== Records supplied
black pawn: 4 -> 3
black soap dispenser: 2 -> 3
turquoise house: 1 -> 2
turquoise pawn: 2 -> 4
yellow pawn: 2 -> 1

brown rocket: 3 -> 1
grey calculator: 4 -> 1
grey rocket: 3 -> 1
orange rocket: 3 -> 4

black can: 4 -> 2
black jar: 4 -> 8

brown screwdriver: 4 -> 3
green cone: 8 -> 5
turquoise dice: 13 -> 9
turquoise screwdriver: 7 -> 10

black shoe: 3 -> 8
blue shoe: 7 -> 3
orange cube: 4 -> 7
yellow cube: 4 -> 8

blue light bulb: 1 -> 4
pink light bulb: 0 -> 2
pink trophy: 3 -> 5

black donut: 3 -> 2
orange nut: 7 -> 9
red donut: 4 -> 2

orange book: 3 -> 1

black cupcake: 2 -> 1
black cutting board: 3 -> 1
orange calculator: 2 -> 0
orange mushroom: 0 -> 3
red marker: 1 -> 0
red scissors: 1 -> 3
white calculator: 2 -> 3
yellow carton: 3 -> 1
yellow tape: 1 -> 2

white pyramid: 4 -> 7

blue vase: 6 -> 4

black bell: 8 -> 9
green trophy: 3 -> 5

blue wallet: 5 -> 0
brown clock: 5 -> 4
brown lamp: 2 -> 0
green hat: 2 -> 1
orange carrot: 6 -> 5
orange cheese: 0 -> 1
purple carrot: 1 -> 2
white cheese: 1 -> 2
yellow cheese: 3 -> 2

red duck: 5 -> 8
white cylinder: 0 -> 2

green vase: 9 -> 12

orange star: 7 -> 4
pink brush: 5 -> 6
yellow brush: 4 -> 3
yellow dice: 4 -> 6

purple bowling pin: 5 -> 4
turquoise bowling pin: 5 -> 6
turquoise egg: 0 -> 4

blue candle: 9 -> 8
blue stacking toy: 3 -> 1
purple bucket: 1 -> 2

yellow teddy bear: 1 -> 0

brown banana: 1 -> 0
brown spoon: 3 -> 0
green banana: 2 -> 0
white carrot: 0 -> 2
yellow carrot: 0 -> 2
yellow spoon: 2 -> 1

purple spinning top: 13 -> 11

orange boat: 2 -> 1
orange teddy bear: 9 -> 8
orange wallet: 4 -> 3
====
Everything from the line with "turquoise screwdriver: 7 -> 10" to the last line of the data is what to return, word for word; leave out the rest.

turquoise screwdriver: 7 -> 10

black shoe: 3 -> 8
blue shoe: 7 -> 3
orange cube: 4 -> 7
yellow cube: 4 -> 8

blue light bulb: 1 -> 4
pink light bulb: 0 -> 2
pink trophy: 3 -> 5

black donut: 3 -> 2
orange nut: 7 -> 9
red donut: 4 -> 2

orange book: 3 -> 1

black cupcake: 2 -> 1
black cutting board: 3 -> 1
orange calculator: 2 -> 0
orange mushroom: 0 -> 3
red marker: 1 -> 0
red scissors: 1 -> 3
white calculator: 2 -> 3
yellow carton: 3 -> 1
yellow tape: 1 -> 2

white pyramid: 4 -> 7

blue vase: 6 -> 4

black bell: 8 -> 9
green trophy: 3 -> 5

blue wallet: 5 -> 0
brown clock: 5 -> 4
brown lamp: 2 -> 0
green hat: 2 -> 1
orange carrot: 6 -> 5
orange cheese: 0 -> 1
purple carrot: 1 -> 2
white cheese: 1 -> 2
yellow cheese: 3 -> 2

red duck: 5 -> 8
white cylinder: 0 -> 2

green vase: 9 -> 12

orange star: 7 -> 4
pink brush: 5 -> 6
yellow brush: 4 -> 3
yellow dice: 4 -> 6

purple bowling pin: 5 -> 4
turquoise bowling pin: 5 -> 6
turquoise egg: 0 -> 4

blue candle: 9 -> 8
blue stacking toy: 3 -> 1
purple bucket: 1 -> 2

yellow teddy bear: 1 -> 0

brown banana: 1 -> 0
brown spoon: 3 -> 0
green banana: 2 -> 0
white carrot: 0 -> 2
yellow carrot: 0 -> 2
yellow spoon: 2 -> 1

purple spinning top: 13 -> 11

orange boat: 2 -> 1
orange teddy bear: 9 -> 8
orange wallet: 4 -> 3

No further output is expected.